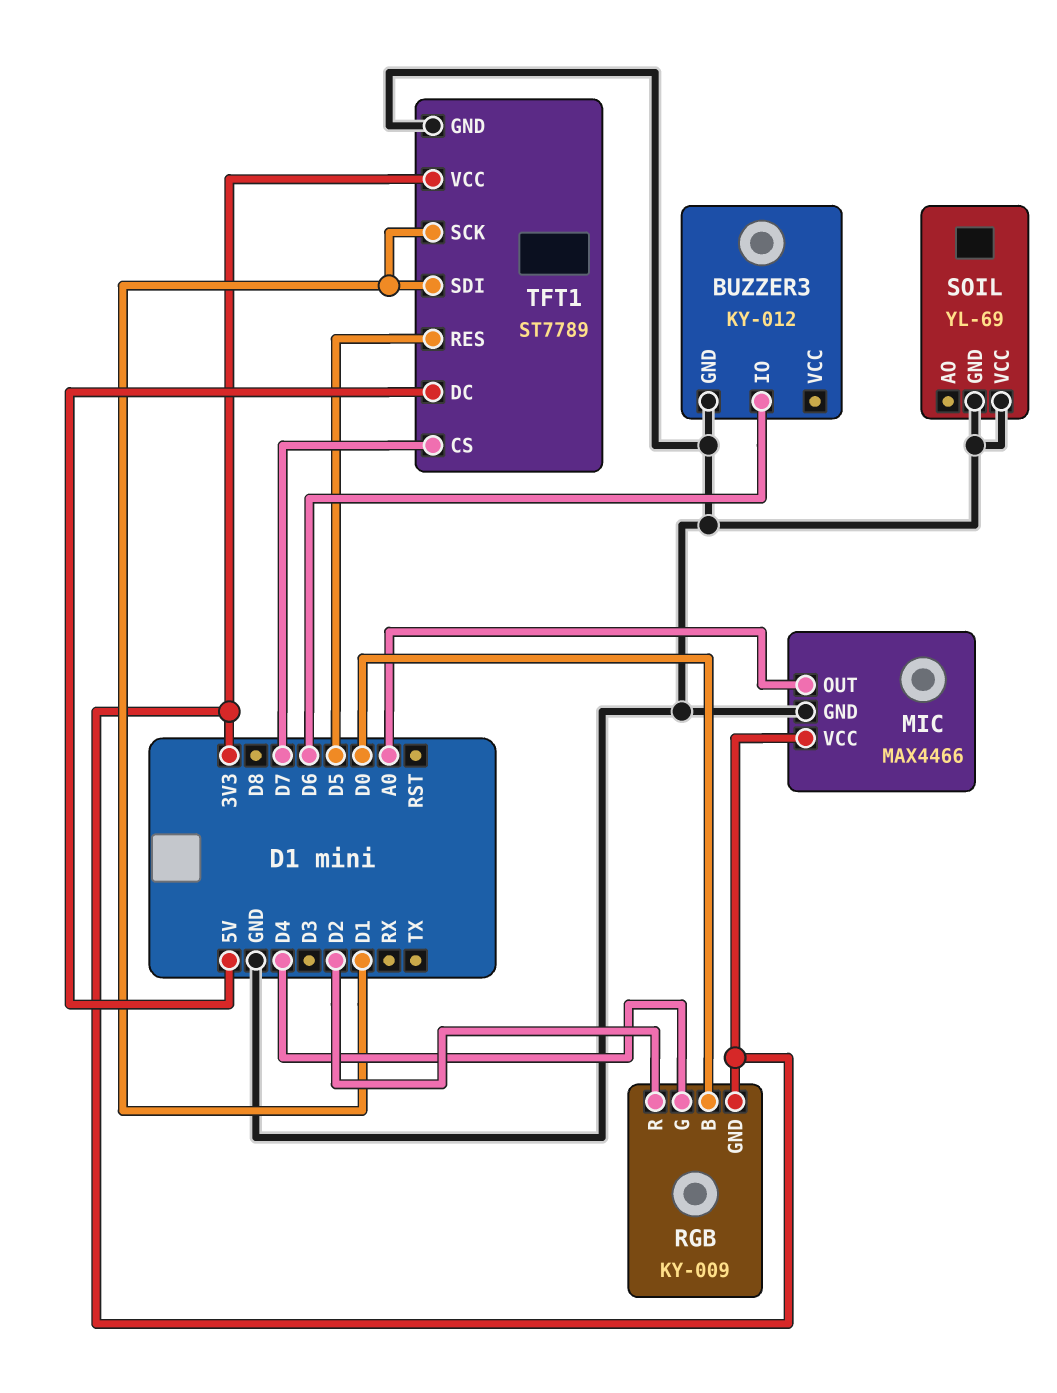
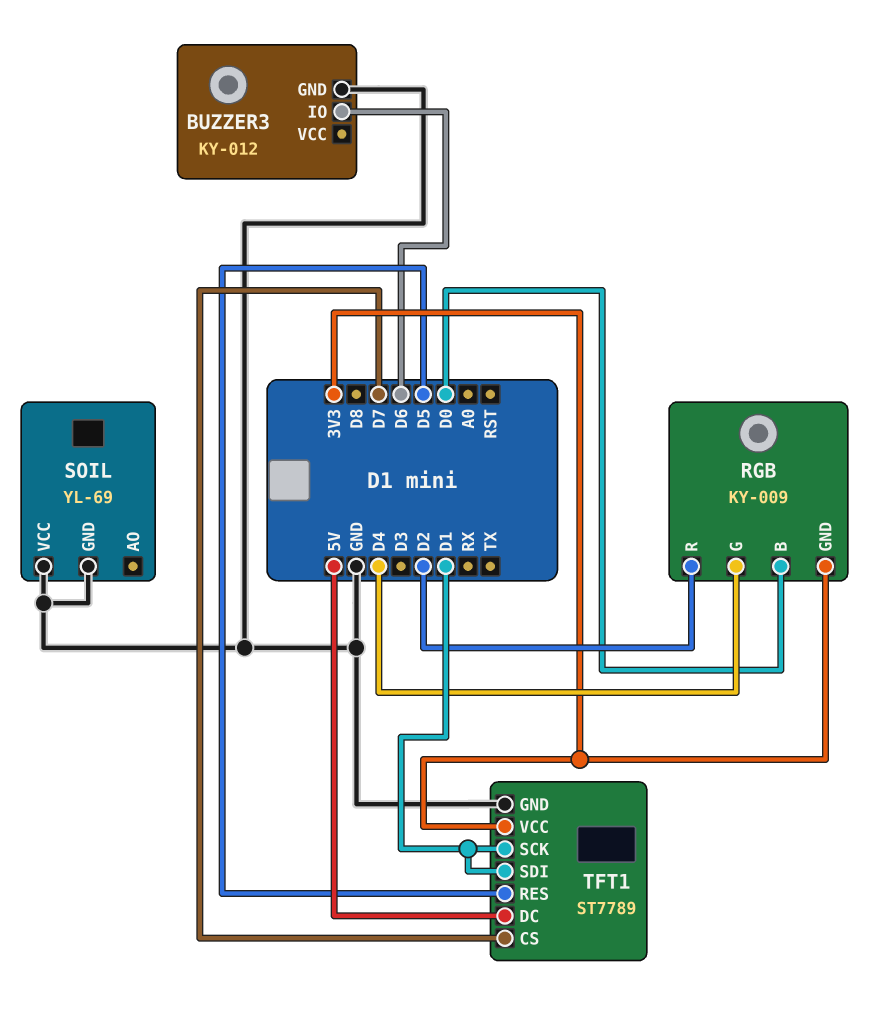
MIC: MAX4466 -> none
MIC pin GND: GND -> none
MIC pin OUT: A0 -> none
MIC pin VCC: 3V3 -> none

= = = =

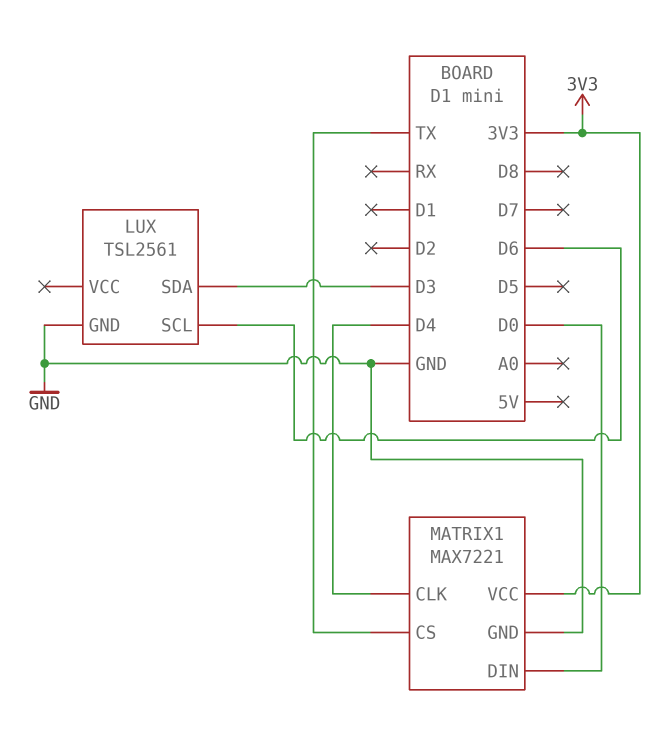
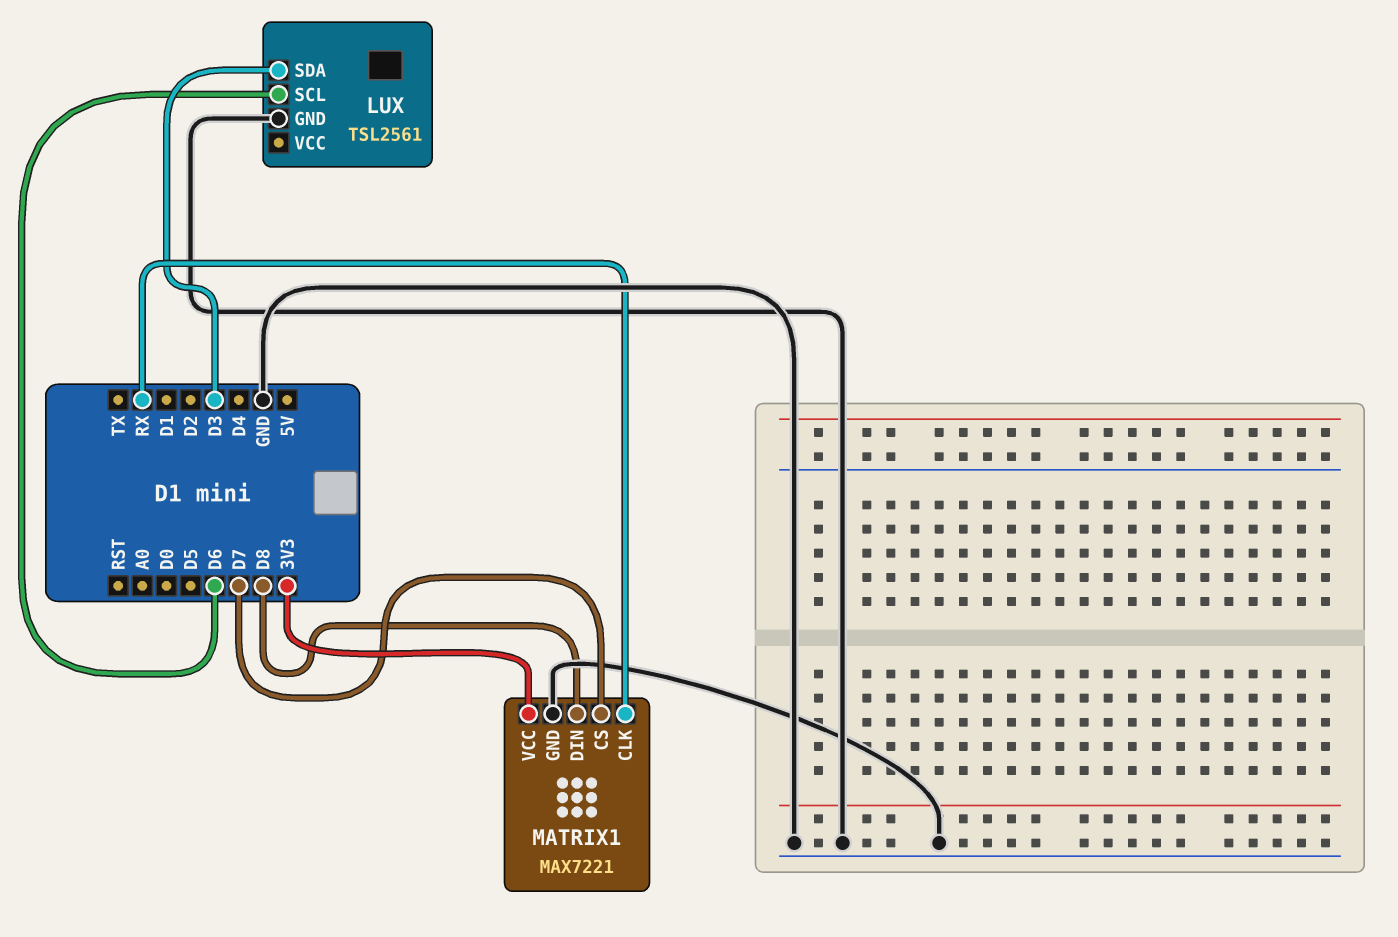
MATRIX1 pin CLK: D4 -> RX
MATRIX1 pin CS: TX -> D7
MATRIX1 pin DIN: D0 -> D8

= = = =

| TASK TO CARRY OUT |
Please give back exactly the lines of the listing above that run from the one containing "MATRIX1 pin CLK: D4 -> RX" through the one containing "MATRIX1 pin DIN: D0 -> D8", and only those.

| RESPONSE TO THE TASK |
MATRIX1 pin CLK: D4 -> RX
MATRIX1 pin CS: TX -> D7
MATRIX1 pin DIN: D0 -> D8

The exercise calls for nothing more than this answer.